Task item.
Starting with the line that holds "orange brick E7:G7" and stopping after the line that holds "none -> orange brick H10:I11 level 1", repeat the lines below word for word, without the pictures.

Image sets with object changes:
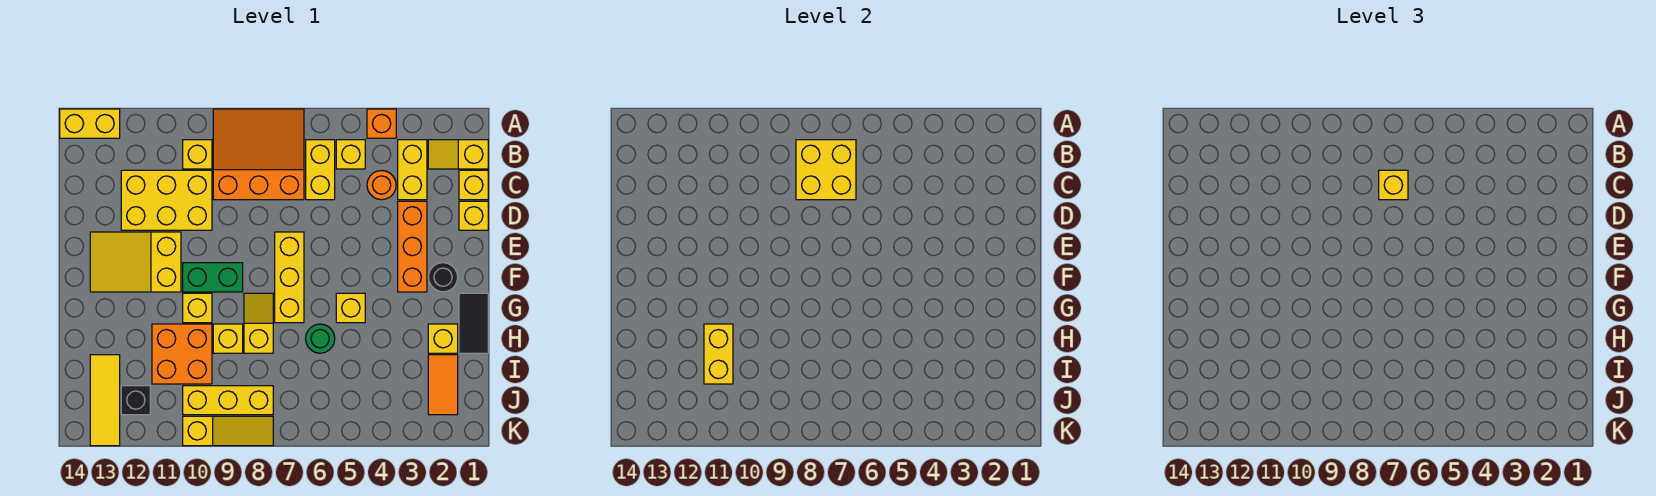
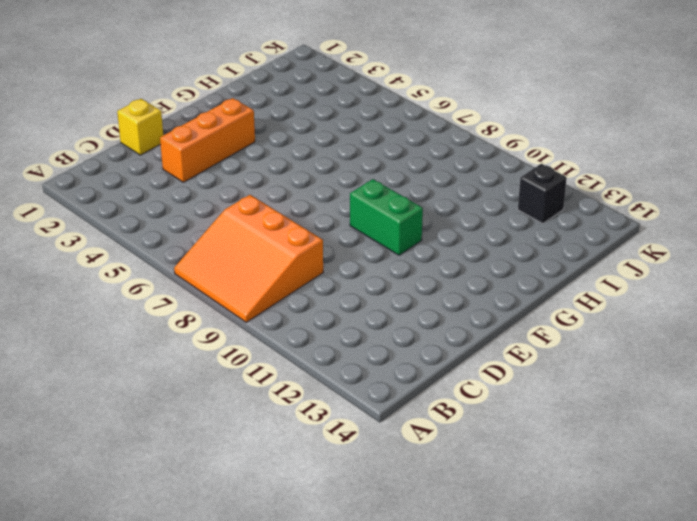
none -> orange brick A4 level 1
none -> yellow brick A13:A14 level 1
none -> yellow slope B1:B2 level 1 top 1
none -> yellow brick B3:C3 level 1

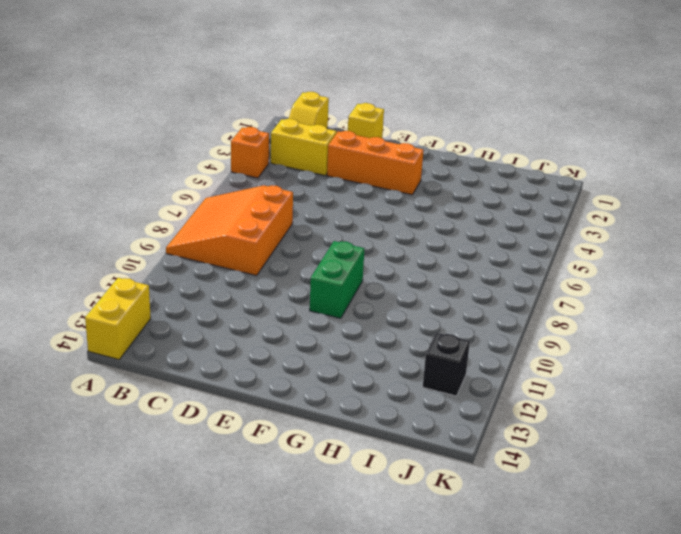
none -> yellow brick B5 level 1
none -> yellow brick B6:C6 level 1
none -> yellow brick B10 level 1
none -> yellow brick C1 level 1

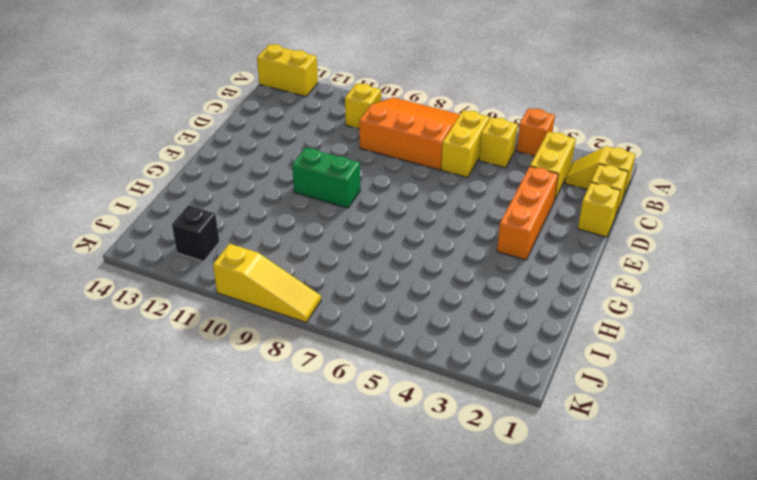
none -> orange round brick C4 level 1
none -> yellow brick C10:D12 level 1
none -> yellow brick E7:G7 level 1
none -> yellow slope E11:F13 level 1 top 11

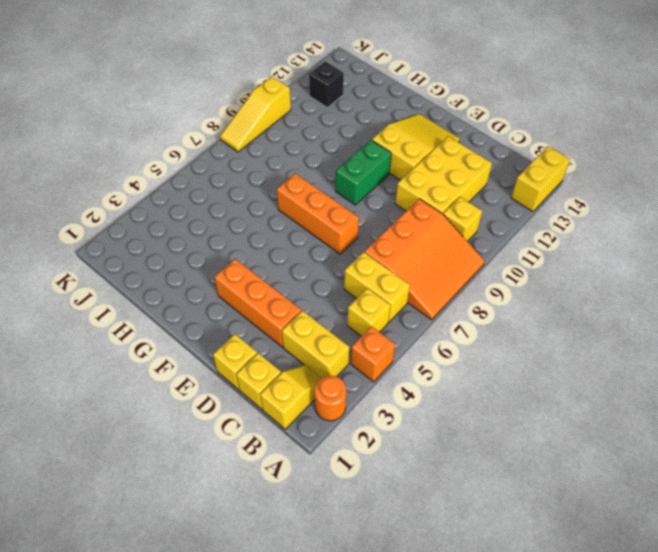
orange round brick A2 level 1 -> orange round brick C4 level 1
orange brick E7:G7 level 1 -> yellow brick E7:G7 level 1
none -> black round brick F2 level 1
none -> black tile G1:H1 level 1
none -> yellow brick G5 level 1
none -> yellow slope G8:H8 level 1 top H

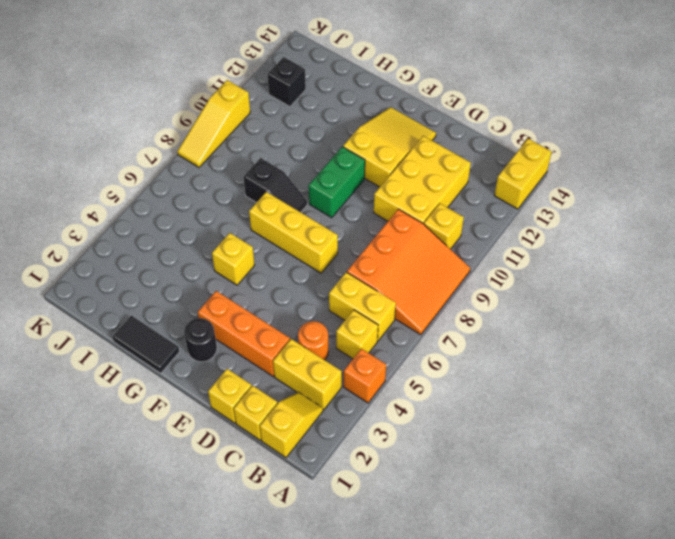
black slope G8:H8 level 1 top H -> yellow slope G8:H8 level 1 top H
none -> yellow brick G10 level 1
none -> yellow brick H2 level 1
none -> green round brick H6 level 1
none -> yellow brick H9 level 1

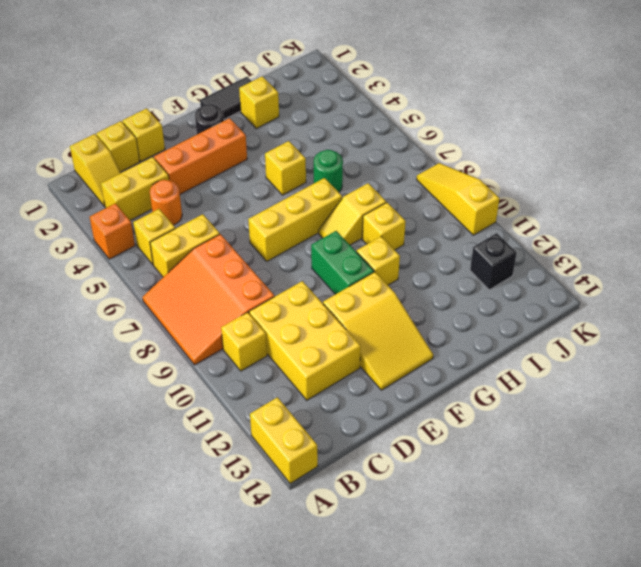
none -> orange brick H10:I11 level 1
none -> orange tile I2:J2 level 1
none -> yellow tile I13:K13 level 1
none -> yellow brick J8:J10 level 1

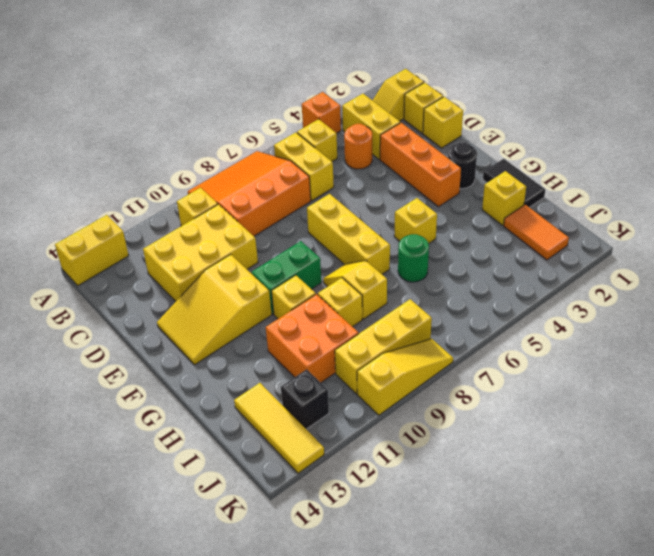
none -> yellow brick B7:C8 level 2
none -> yellow brick H11:I11 level 2
none -> yellow brick C7 level 3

Finished task.
orange brick E7:G7 level 1 -> yellow brick E7:G7 level 1
none -> black round brick F2 level 1
none -> black tile G1:H1 level 1
none -> yellow brick G5 level 1
none -> yellow slope G8:H8 level 1 top H

black slope G8:H8 level 1 top H -> yellow slope G8:H8 level 1 top H
none -> yellow brick G10 level 1
none -> yellow brick H2 level 1
none -> green round brick H6 level 1
none -> yellow brick H9 level 1

none -> orange brick H10:I11 level 1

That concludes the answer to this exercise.